Could you copy each line of the listing below that has the word "Playlist"?

-.-.-

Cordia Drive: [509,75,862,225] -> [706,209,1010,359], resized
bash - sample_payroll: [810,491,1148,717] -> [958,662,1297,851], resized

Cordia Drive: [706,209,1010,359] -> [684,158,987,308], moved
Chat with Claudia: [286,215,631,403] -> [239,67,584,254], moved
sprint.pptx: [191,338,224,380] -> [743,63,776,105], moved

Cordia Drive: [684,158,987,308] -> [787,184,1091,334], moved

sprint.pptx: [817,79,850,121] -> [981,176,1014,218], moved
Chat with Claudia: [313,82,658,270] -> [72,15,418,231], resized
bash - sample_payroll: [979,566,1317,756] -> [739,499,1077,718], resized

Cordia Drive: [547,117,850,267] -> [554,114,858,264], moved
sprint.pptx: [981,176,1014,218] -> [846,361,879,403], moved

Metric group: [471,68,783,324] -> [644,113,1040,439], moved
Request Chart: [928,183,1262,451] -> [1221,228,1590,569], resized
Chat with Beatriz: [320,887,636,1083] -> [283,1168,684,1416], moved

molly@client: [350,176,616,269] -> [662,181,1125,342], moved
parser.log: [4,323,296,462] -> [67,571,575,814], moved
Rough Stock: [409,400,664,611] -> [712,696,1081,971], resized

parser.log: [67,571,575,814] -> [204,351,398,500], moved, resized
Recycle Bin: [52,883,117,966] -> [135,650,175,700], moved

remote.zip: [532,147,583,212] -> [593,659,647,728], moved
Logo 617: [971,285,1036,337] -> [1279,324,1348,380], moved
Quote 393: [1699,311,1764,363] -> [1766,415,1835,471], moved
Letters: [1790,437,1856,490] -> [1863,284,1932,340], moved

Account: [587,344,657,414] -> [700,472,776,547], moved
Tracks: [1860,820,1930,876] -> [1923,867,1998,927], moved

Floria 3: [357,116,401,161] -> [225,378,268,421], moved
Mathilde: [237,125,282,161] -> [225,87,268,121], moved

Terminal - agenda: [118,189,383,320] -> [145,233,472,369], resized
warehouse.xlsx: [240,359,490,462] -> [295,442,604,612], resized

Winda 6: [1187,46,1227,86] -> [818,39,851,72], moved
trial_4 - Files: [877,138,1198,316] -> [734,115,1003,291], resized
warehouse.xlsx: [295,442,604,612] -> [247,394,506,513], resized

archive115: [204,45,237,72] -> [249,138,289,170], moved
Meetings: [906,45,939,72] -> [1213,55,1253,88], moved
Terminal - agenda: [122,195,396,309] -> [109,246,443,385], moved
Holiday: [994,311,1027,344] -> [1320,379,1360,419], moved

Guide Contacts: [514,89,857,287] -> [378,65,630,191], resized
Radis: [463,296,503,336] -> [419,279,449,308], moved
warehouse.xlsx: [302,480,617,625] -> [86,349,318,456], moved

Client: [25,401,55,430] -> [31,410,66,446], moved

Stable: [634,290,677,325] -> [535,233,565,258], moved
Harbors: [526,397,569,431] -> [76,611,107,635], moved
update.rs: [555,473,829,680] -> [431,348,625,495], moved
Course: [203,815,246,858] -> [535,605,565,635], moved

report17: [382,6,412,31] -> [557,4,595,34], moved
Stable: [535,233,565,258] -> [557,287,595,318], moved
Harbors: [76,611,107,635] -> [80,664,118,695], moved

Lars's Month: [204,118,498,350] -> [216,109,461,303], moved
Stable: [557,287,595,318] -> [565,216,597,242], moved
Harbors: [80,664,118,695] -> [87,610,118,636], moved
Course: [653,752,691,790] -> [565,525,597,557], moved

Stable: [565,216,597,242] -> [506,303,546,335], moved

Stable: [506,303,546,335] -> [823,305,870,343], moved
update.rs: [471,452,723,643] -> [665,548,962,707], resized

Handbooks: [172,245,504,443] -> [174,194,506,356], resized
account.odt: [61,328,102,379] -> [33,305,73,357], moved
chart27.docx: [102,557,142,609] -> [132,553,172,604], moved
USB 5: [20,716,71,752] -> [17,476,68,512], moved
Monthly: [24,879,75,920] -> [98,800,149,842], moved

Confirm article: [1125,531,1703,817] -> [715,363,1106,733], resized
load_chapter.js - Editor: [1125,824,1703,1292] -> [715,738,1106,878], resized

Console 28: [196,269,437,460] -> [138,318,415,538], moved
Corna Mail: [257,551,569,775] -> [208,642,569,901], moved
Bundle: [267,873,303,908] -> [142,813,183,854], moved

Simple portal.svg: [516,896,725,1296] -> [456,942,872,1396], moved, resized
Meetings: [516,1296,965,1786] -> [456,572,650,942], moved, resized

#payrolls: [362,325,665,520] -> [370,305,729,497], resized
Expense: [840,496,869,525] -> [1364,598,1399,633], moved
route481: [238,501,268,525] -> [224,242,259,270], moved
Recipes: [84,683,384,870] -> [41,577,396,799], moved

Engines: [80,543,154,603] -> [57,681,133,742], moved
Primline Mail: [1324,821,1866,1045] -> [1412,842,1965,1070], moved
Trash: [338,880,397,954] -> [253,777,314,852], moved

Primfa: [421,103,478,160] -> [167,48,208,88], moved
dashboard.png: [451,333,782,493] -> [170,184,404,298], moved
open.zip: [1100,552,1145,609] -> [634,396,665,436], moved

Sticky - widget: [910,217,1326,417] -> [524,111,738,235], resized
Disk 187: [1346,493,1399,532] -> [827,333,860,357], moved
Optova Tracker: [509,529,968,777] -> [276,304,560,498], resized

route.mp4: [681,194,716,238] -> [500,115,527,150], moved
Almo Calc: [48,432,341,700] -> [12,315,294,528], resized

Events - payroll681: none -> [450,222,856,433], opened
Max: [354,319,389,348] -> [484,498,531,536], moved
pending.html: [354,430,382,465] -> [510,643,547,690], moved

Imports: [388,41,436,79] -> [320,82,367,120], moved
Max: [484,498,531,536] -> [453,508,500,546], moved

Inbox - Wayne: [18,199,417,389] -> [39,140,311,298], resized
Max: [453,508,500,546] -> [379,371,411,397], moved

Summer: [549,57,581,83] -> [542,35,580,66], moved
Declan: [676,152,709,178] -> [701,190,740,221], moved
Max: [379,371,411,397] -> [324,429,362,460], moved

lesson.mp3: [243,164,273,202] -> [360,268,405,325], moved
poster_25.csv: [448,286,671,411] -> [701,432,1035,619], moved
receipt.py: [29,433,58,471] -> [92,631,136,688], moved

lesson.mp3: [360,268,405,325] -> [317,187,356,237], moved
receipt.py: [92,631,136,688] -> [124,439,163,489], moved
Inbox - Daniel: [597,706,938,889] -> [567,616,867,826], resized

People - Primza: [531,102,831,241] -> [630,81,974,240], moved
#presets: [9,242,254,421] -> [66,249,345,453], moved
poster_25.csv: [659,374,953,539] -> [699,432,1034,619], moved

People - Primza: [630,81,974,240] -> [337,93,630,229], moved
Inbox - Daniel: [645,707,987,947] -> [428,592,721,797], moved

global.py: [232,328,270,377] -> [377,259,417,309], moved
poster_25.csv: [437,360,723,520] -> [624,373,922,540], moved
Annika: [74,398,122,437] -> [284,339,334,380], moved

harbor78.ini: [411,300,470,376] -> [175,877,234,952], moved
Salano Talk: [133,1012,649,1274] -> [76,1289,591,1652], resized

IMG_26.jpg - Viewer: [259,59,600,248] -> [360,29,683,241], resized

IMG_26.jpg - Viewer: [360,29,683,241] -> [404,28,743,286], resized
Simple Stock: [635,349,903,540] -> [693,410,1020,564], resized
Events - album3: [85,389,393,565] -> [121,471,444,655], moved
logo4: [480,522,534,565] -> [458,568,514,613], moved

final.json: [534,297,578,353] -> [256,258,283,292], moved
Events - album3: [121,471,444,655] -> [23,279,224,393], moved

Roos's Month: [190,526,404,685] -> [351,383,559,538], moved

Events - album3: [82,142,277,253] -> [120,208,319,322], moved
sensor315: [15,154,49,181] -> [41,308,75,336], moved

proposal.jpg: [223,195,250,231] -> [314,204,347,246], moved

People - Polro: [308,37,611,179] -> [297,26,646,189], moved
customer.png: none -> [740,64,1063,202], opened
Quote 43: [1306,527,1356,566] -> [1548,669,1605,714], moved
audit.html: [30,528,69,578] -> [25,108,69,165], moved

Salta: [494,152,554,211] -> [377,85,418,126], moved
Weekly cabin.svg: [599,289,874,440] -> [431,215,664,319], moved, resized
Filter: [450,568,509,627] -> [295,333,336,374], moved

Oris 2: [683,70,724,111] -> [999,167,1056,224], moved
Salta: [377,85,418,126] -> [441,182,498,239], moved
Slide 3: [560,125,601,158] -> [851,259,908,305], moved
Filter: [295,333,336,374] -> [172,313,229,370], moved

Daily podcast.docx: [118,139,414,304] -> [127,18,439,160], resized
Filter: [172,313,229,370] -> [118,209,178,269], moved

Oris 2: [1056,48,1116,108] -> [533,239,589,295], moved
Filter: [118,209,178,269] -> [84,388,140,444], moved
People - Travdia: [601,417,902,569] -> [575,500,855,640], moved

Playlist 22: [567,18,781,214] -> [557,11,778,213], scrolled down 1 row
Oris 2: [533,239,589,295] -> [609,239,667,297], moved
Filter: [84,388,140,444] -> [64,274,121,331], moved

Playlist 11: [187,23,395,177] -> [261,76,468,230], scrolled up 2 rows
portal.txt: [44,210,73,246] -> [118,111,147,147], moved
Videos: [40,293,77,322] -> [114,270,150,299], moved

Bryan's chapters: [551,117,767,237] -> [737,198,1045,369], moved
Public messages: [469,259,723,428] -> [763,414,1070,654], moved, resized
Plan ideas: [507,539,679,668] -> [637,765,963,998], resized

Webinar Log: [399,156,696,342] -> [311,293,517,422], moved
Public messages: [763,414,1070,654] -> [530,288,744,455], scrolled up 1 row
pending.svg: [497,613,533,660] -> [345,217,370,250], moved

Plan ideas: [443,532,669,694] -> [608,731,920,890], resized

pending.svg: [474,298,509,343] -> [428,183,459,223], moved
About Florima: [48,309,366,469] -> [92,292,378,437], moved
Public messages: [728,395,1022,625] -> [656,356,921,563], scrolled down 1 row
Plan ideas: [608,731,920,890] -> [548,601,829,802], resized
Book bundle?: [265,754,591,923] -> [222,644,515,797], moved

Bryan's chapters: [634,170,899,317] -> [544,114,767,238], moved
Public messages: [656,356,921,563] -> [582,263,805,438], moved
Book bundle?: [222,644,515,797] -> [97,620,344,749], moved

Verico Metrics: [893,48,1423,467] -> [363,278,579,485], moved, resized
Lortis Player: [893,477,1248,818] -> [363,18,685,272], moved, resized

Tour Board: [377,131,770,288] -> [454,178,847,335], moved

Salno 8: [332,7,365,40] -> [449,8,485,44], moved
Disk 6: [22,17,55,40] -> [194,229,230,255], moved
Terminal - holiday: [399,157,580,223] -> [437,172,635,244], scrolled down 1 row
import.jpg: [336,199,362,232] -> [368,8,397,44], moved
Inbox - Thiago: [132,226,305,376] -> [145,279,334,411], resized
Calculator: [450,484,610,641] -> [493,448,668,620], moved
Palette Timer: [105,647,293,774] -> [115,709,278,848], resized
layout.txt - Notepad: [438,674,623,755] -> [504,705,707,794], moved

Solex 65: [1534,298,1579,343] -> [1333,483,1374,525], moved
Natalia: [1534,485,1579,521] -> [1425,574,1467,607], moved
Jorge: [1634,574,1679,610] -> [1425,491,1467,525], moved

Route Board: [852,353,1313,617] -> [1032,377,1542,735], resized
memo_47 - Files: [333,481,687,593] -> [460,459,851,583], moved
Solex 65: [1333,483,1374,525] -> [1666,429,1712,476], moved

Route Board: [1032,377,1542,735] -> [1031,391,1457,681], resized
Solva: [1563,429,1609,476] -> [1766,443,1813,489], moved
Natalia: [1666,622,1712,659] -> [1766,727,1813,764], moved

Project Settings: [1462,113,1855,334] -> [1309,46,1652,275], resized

-.-.-

▸ RESPONSE:
Playlist 22: [567,18,781,214] -> [557,11,778,213], scrolled down 1 row
Playlist 11: [187,23,395,177] -> [261,76,468,230], scrolled up 2 rows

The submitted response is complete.